* **TASK DETAILS**
Find the string "birofapik" in the data, then copy every line where it is found.

* **DATA RECORDS**
##############################
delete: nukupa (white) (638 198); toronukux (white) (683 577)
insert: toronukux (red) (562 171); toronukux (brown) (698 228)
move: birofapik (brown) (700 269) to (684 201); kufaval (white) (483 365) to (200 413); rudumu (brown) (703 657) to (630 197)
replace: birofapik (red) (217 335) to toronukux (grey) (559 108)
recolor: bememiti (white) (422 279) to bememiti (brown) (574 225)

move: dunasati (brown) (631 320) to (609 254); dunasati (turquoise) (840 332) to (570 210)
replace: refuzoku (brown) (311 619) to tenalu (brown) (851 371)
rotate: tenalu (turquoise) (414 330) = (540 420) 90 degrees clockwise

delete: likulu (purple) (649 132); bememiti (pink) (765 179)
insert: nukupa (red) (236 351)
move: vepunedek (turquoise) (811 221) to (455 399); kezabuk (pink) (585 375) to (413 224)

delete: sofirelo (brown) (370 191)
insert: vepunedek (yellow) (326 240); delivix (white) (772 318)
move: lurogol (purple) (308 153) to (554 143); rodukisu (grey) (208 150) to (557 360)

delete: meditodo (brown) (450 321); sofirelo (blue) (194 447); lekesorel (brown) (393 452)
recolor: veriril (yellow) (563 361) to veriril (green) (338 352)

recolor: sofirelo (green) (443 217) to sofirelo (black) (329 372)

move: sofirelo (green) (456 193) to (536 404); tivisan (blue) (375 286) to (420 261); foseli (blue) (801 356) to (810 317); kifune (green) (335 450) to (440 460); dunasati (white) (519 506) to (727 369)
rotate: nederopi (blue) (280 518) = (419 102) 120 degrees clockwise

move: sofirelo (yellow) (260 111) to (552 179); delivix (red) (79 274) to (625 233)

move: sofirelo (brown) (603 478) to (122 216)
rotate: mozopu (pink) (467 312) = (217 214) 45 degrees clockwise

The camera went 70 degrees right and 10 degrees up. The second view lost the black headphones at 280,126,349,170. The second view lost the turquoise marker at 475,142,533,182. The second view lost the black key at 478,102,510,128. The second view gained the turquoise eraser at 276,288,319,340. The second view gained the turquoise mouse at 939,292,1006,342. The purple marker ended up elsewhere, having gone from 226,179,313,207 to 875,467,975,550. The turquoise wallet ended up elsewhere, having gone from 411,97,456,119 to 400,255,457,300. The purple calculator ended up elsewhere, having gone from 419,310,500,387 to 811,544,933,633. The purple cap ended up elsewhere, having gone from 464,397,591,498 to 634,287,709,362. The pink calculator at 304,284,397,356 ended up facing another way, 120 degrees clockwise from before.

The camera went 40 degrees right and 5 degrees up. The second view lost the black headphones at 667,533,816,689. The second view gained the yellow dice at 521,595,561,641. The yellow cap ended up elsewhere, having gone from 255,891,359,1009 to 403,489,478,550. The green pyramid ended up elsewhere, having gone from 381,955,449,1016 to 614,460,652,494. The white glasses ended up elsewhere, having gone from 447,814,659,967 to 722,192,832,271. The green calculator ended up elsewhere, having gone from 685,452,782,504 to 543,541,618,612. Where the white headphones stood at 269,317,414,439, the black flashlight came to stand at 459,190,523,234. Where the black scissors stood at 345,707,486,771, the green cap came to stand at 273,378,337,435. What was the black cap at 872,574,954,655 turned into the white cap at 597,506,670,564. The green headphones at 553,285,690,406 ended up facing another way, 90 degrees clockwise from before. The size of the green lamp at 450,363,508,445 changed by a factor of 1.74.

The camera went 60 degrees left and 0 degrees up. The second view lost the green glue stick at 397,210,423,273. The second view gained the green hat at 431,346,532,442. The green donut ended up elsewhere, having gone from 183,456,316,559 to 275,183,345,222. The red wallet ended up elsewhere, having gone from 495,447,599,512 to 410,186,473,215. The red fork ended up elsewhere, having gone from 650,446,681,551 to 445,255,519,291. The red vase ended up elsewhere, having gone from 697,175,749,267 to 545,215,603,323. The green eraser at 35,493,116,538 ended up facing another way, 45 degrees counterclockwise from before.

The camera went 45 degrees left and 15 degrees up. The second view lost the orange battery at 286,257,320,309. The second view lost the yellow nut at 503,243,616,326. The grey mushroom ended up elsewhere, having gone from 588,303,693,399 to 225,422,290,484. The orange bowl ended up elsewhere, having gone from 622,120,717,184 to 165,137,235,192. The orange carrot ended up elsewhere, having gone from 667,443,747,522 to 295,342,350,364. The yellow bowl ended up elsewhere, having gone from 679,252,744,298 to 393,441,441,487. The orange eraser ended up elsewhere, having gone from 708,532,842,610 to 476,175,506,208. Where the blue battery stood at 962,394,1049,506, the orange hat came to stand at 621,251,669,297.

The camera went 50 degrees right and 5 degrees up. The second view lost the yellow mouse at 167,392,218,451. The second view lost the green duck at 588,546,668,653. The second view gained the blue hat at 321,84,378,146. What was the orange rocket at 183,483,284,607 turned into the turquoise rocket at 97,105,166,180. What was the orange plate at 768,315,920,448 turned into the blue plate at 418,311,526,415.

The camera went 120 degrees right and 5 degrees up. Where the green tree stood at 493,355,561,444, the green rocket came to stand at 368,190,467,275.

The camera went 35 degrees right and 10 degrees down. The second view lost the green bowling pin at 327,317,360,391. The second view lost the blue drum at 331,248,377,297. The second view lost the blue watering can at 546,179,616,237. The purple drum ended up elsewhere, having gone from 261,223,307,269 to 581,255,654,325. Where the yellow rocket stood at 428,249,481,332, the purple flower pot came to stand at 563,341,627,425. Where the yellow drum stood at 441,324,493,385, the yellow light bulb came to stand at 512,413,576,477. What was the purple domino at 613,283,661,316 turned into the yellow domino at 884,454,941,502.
##############################
* **ANSWER FOR THE TASK**
move: birofapik (brown) (700 269) to (684 201); kufaval (white) (483 365) to (200 413); rudumu (brown) (703 657) to (630 197)
replace: birofapik (red) (217 335) to toronukux (grey) (559 108)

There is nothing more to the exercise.